In the material below, find every line with "diode" and pull it out.

Given data
>>
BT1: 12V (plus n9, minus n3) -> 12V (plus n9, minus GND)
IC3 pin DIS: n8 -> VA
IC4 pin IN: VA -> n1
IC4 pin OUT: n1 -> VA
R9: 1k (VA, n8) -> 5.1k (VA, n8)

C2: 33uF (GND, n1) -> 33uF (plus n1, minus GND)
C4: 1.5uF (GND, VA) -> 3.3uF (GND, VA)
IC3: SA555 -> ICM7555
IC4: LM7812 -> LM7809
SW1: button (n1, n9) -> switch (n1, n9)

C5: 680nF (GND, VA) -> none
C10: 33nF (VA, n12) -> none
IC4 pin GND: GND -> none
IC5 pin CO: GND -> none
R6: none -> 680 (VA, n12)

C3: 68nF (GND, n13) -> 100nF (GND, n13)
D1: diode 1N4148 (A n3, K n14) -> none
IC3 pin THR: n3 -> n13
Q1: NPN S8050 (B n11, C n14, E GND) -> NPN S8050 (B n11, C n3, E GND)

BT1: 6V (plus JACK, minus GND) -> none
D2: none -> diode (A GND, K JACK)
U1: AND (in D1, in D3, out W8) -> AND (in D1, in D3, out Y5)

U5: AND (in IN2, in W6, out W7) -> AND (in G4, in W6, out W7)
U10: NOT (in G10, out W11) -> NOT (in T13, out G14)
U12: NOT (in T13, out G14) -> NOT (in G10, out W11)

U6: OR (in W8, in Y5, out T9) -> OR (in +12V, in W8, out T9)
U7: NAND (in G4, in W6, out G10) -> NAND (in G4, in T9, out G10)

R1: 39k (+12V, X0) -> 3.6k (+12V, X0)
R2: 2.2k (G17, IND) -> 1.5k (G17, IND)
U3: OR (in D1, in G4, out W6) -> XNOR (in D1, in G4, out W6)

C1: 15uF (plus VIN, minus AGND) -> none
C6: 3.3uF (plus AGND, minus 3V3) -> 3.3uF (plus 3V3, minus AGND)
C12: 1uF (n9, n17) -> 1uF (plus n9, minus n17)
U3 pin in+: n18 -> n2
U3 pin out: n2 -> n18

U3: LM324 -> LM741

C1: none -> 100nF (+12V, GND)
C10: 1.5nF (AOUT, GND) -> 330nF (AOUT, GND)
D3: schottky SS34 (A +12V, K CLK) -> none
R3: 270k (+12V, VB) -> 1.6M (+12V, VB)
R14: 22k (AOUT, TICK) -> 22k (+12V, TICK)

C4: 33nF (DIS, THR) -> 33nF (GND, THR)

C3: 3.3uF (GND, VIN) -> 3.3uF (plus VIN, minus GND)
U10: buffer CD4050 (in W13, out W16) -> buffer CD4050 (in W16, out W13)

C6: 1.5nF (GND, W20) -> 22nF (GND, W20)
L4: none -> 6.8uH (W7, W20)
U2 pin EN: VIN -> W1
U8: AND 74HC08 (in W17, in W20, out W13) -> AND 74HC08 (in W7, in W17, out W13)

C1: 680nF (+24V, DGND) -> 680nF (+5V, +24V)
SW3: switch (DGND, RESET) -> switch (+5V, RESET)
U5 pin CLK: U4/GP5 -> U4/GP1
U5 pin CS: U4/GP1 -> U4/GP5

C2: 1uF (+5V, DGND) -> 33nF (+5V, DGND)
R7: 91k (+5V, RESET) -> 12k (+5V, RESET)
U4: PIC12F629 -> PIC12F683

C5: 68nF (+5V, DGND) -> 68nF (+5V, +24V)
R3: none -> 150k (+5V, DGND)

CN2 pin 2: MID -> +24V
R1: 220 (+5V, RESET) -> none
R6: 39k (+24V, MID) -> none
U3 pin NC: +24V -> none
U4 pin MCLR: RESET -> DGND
<<
Solved exercise
D1: diode 1N4148 (A n3, K n14) -> none
D2: none -> diode (A GND, K JACK)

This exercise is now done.